Below is a listing. Set down exactly the lines from the one containing "RTC pin SQW: A5 -> B1" through the one containing "SERVO3 pin PWM: 16 -> 9", both ends included, and leave out the rest.

▶ [Given information]:
#####

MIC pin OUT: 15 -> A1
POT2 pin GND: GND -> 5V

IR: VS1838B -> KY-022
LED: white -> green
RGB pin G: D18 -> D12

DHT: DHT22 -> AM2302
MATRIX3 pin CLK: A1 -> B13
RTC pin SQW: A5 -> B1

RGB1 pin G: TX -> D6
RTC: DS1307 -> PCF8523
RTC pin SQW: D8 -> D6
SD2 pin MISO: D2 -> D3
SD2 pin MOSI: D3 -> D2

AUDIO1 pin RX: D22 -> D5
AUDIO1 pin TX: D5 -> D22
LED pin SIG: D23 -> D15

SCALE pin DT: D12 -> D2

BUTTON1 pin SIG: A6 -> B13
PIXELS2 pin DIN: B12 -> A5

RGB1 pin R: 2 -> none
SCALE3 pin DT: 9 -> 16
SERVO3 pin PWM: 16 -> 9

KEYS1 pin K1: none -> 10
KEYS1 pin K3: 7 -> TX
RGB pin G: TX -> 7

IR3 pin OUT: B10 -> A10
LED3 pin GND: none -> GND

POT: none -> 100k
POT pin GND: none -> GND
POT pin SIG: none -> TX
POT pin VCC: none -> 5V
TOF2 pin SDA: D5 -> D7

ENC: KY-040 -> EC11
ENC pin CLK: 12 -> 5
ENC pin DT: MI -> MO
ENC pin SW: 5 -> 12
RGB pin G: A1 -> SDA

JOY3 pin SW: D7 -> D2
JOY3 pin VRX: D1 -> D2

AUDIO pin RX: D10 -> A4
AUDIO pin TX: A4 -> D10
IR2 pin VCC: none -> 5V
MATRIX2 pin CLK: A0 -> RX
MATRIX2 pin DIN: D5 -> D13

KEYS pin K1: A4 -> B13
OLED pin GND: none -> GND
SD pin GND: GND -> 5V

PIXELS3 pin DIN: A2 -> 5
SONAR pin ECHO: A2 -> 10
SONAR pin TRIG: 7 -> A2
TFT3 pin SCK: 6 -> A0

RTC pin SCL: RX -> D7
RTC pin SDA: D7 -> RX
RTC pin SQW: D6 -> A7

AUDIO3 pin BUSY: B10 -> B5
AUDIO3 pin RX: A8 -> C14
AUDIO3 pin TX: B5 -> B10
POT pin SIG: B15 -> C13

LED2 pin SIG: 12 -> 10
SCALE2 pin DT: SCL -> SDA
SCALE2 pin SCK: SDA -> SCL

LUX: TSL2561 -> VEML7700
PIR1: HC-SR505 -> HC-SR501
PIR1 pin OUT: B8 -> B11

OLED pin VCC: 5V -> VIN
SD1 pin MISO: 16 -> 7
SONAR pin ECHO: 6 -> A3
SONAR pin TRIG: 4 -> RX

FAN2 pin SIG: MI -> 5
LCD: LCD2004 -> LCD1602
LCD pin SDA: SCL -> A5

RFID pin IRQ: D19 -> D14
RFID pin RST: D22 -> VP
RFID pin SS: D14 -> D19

#####

▶ [Your response]:
RTC pin SQW: A5 -> B1

RGB1 pin G: TX -> D6
RTC: DS1307 -> PCF8523
RTC pin SQW: D8 -> D6
SD2 pin MISO: D2 -> D3
SD2 pin MOSI: D3 -> D2

AUDIO1 pin RX: D22 -> D5
AUDIO1 pin TX: D5 -> D22
LED pin SIG: D23 -> D15

SCALE pin DT: D12 -> D2

BUTTON1 pin SIG: A6 -> B13
PIXELS2 pin DIN: B12 -> A5

RGB1 pin R: 2 -> none
SCALE3 pin DT: 9 -> 16
SERVO3 pin PWM: 16 -> 9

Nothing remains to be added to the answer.